## WORK TASK
Transcribe all the entries word for word, skipping the pictures.

## DATA EXTRACT
= = = = =

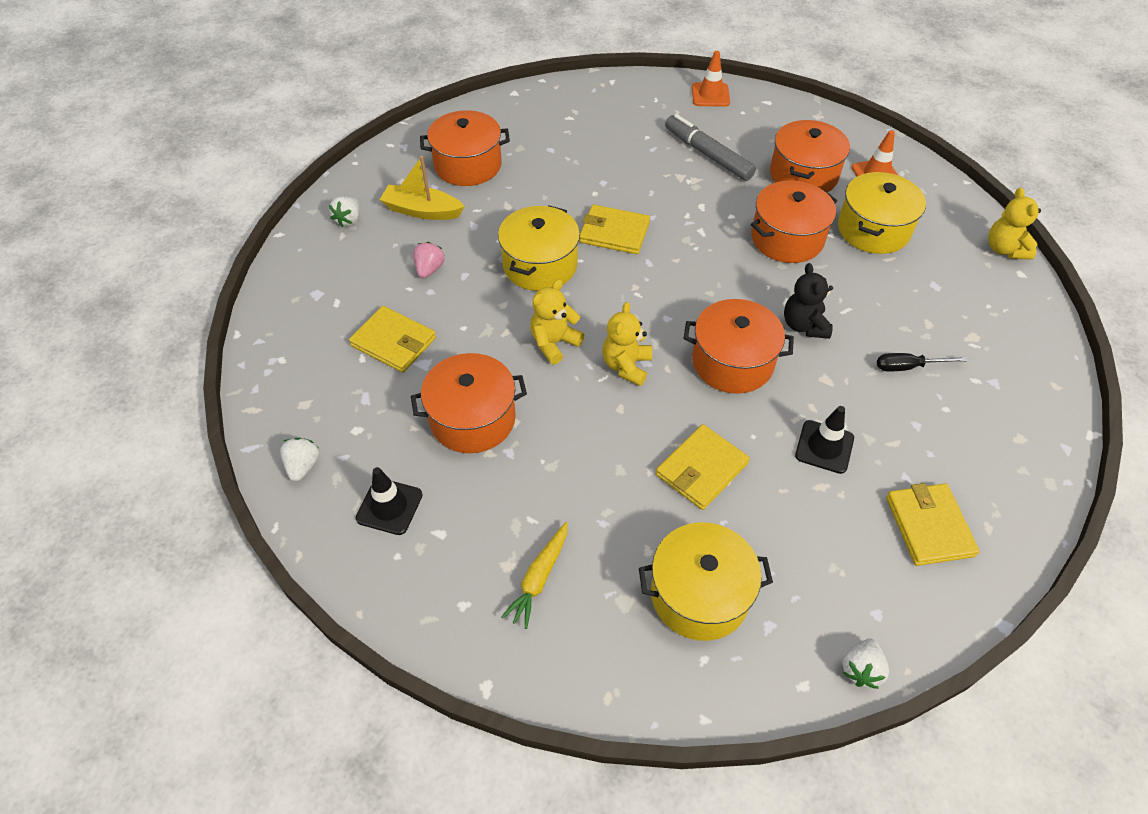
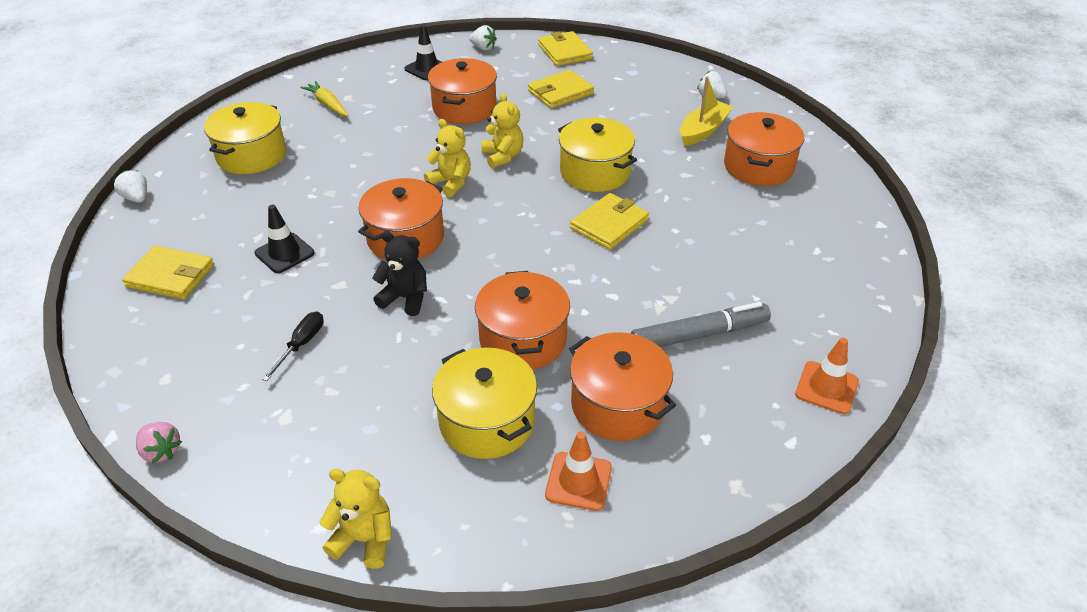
camera: 115 degrees right, 10 degrees down
(429, 269) = (626, 120): pink strawberry -> pink strawberry (161, 451)
(701, 469) = (330, 187): yellow wallet -> yellow wallet (564, 52)

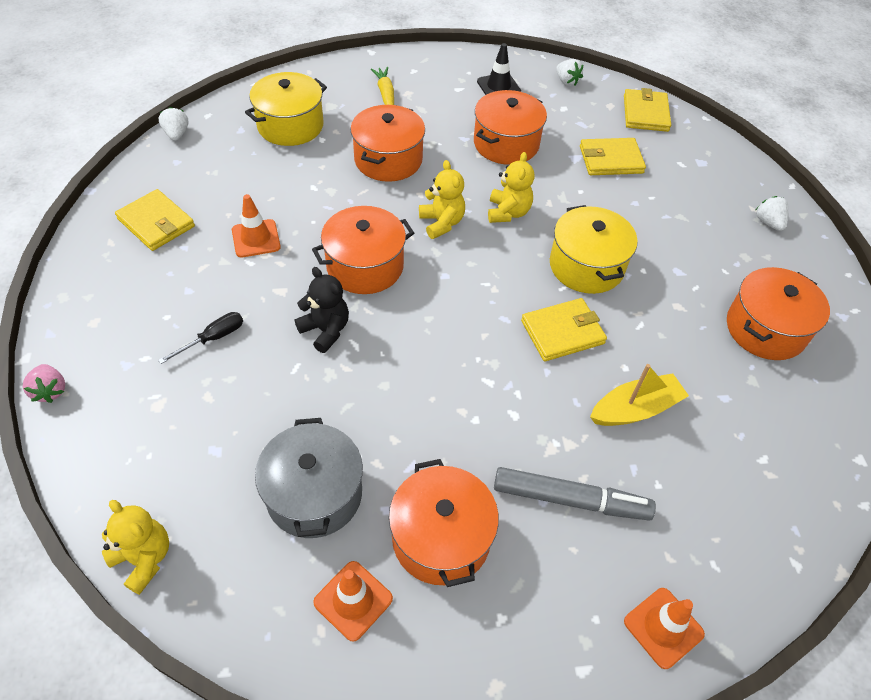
camera: 25 degrees right, 10 degrees up
(284, 253) = (256, 238): black traffic cone -> orange traffic cone
(487, 421) = (314, 494): yellow pot -> grey pot
(523, 339) = (400, 423): orange pot -> orange pot (388, 159)
(703, 130) = (732, 261): yellow boat -> yellow boat (635, 409)

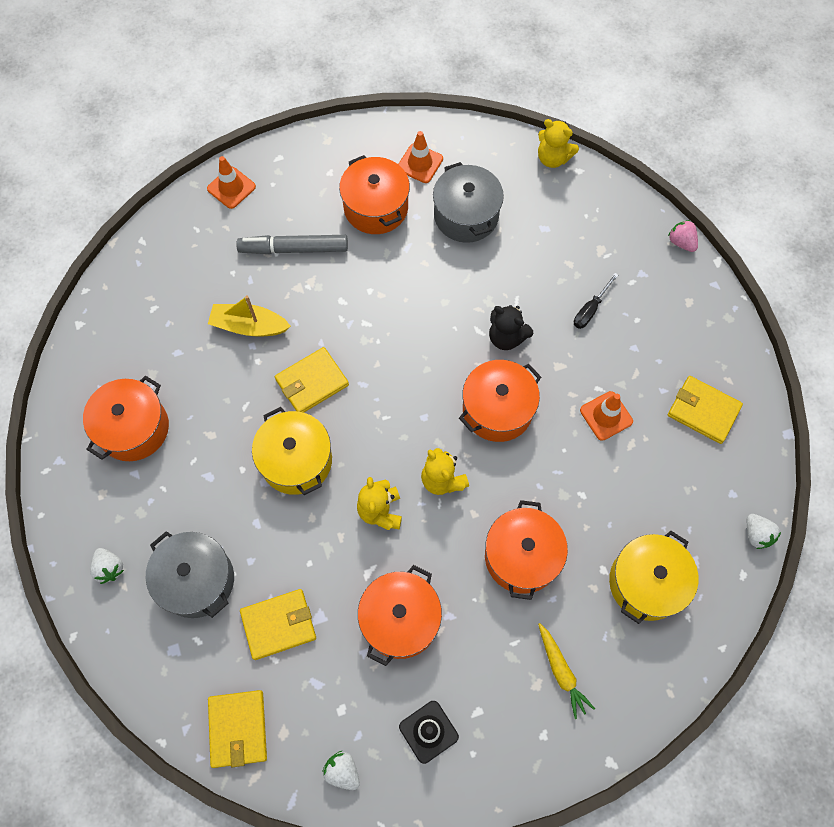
camera: 170 degrees right, 15 degrees up
(635, 409) = (249, 326): yellow boat -> yellow boat turned 45 degrees clockwise
(684, 199) = (197, 580): none -> grey pot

= = = = =

## RESULT OF THIS EXERCISE
camera: 115 degrees right, 10 degrees down
(429, 269) = (626, 120): pink strawberry -> pink strawberry (161, 451)
(701, 469) = (330, 187): yellow wallet -> yellow wallet (564, 52)

camera: 25 degrees right, 10 degrees up
(284, 253) = (256, 238): black traffic cone -> orange traffic cone
(487, 421) = (314, 494): yellow pot -> grey pot
(523, 339) = (400, 423): orange pot -> orange pot (388, 159)
(703, 130) = (732, 261): yellow boat -> yellow boat (635, 409)

camera: 170 degrees right, 15 degrees up
(635, 409) = (249, 326): yellow boat -> yellow boat turned 45 degrees clockwise
(684, 199) = (197, 580): none -> grey pot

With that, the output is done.